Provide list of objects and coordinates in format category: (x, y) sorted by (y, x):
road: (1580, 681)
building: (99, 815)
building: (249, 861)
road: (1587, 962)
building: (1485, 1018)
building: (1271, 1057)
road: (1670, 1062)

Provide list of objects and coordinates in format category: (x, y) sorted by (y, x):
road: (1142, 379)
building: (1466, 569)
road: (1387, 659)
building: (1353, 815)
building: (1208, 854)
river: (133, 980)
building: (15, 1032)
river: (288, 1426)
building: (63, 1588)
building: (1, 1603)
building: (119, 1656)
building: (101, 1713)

■ Exercise requirements: All of the records shown above should be reproduced exactly.

■ Result of the exercise:
Provide list of objects and coordinates in format category: (x, y) sorted by (y, x):
road: (1580, 681)
building: (99, 815)
building: (249, 861)
road: (1587, 962)
building: (1485, 1018)
building: (1271, 1057)
road: (1670, 1062)

Provide list of objects and coordinates in format category: (x, y) sorted by (y, x):
road: (1142, 379)
building: (1466, 569)
road: (1387, 659)
building: (1353, 815)
building: (1208, 854)
river: (133, 980)
building: (15, 1032)
river: (288, 1426)
building: (63, 1588)
building: (1, 1603)
building: (119, 1656)
building: (101, 1713)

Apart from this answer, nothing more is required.